___ SUPPLIED RECORDS

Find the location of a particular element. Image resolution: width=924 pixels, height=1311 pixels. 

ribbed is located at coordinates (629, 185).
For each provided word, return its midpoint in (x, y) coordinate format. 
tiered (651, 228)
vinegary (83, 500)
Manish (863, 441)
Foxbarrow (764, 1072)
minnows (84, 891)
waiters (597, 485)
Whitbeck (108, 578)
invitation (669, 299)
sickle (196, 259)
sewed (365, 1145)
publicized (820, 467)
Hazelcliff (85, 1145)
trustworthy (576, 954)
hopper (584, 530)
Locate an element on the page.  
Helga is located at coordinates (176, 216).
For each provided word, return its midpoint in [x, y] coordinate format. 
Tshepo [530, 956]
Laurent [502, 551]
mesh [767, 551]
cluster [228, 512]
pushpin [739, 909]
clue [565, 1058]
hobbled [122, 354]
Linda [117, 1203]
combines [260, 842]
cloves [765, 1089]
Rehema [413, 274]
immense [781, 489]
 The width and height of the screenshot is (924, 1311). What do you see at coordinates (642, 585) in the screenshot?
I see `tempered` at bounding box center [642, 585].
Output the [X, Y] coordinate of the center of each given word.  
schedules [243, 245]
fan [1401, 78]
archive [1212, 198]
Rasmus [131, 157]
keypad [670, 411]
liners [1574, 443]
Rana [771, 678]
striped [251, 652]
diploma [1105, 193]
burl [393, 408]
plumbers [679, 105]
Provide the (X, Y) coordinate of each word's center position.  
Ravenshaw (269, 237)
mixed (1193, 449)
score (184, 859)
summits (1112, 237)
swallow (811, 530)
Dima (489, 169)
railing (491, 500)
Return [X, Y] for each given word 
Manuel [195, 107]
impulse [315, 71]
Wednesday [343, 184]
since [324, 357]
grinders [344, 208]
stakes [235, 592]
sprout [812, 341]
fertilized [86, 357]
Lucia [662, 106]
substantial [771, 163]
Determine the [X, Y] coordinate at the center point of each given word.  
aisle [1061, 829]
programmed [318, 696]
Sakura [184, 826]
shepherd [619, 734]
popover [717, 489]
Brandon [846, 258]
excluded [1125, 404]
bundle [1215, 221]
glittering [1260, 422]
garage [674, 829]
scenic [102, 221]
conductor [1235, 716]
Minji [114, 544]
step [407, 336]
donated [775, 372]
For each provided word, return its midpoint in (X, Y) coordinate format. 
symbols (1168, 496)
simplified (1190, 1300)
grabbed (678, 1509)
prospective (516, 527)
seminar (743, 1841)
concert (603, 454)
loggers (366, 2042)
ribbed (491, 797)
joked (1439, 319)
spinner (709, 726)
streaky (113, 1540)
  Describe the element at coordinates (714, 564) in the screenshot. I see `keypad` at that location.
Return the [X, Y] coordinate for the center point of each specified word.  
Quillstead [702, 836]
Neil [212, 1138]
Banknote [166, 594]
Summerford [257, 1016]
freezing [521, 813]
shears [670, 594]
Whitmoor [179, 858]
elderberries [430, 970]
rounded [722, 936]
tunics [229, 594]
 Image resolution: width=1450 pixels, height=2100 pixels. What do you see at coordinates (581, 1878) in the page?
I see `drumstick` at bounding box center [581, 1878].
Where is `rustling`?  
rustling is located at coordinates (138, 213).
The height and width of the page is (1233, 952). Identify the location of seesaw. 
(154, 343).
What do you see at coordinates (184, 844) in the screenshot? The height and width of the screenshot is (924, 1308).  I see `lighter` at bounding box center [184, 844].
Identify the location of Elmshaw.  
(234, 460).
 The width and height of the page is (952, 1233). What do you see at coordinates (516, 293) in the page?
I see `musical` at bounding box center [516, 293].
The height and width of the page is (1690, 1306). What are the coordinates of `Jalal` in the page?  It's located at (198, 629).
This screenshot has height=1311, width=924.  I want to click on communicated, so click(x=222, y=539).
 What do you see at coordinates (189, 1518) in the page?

______

OBJECTIVE -
Retype the items from the line containing "Foxbarrow (764, 1072)" through the line containing "Rehema [413, 274]", including both of those lines, with nothing changed.

THE RESULT -
Foxbarrow (764, 1072)
minnows (84, 891)
waiters (597, 485)
Whitbeck (108, 578)
invitation (669, 299)
sickle (196, 259)
sewed (365, 1145)
publicized (820, 467)
Hazelcliff (85, 1145)
trustworthy (576, 954)
hopper (584, 530)
Locate an element on the page.  
Helga is located at coordinates (176, 216).
For each provided word, return its midpoint in [x, y] coordinate format. 
Tshepo [530, 956]
Laurent [502, 551]
mesh [767, 551]
cluster [228, 512]
pushpin [739, 909]
clue [565, 1058]
hobbled [122, 354]
Linda [117, 1203]
combines [260, 842]
cloves [765, 1089]
Rehema [413, 274]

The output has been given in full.